About this exercise:
Set down the records once more, please, exactly and with the pictures left out.

Data records:
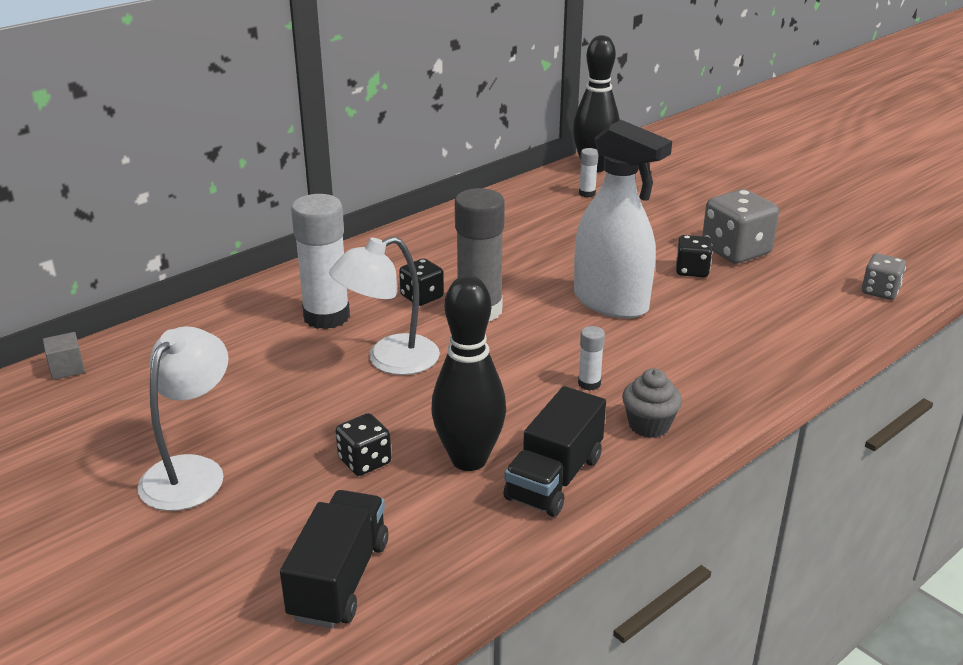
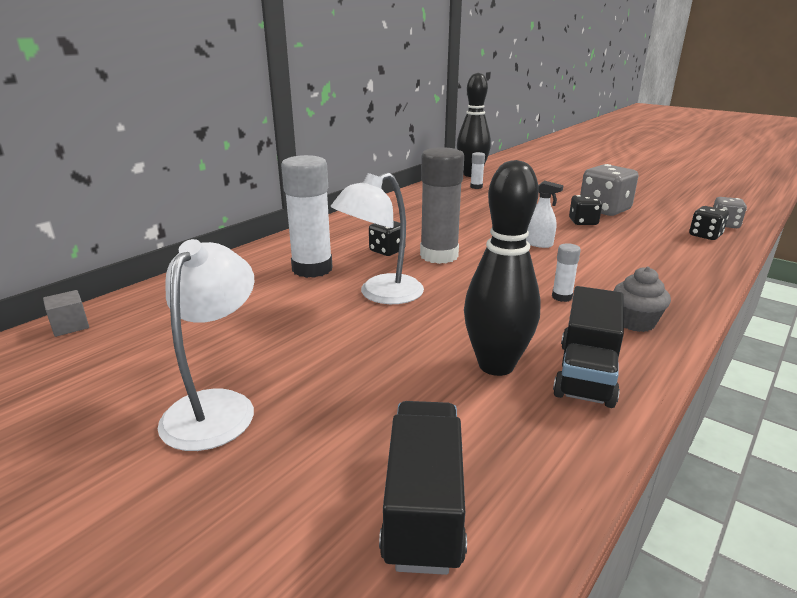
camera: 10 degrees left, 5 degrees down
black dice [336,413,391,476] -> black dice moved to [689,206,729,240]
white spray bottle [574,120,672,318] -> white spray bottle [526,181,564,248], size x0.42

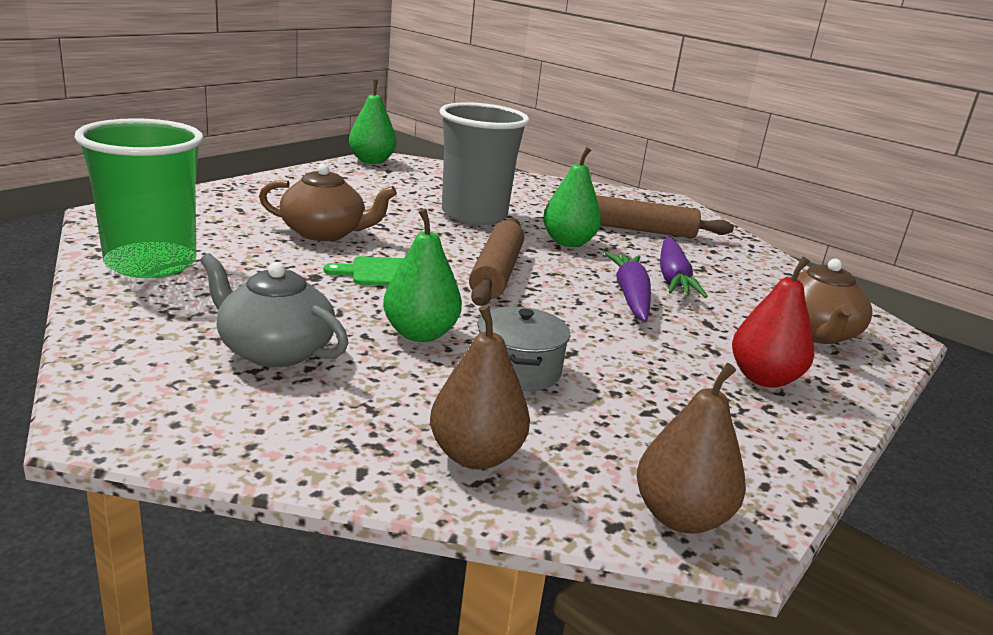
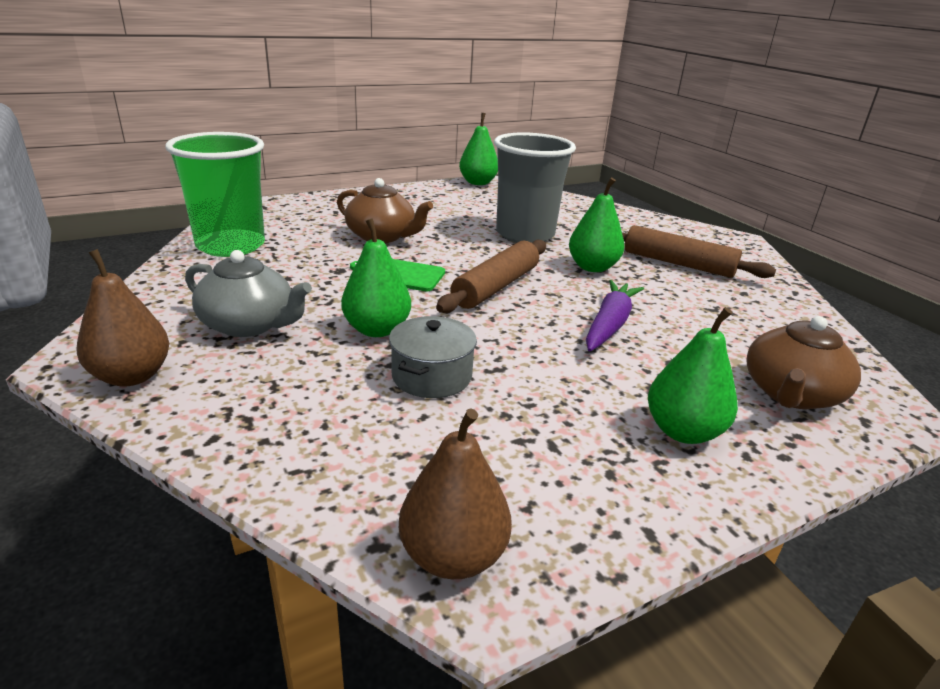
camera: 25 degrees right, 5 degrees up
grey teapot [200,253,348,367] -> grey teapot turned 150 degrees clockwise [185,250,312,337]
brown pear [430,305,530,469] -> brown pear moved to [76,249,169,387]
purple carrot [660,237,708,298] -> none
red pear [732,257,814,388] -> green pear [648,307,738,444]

Response to the task:
camera: 10 degrees left, 5 degrees down
black dice [336,413,391,476] -> black dice moved to [689,206,729,240]
white spray bottle [574,120,672,318] -> white spray bottle [526,181,564,248], size x0.42

camera: 25 degrees right, 5 degrees up
grey teapot [200,253,348,367] -> grey teapot turned 150 degrees clockwise [185,250,312,337]
brown pear [430,305,530,469] -> brown pear moved to [76,249,169,387]
purple carrot [660,237,708,298] -> none
red pear [732,257,814,388] -> green pear [648,307,738,444]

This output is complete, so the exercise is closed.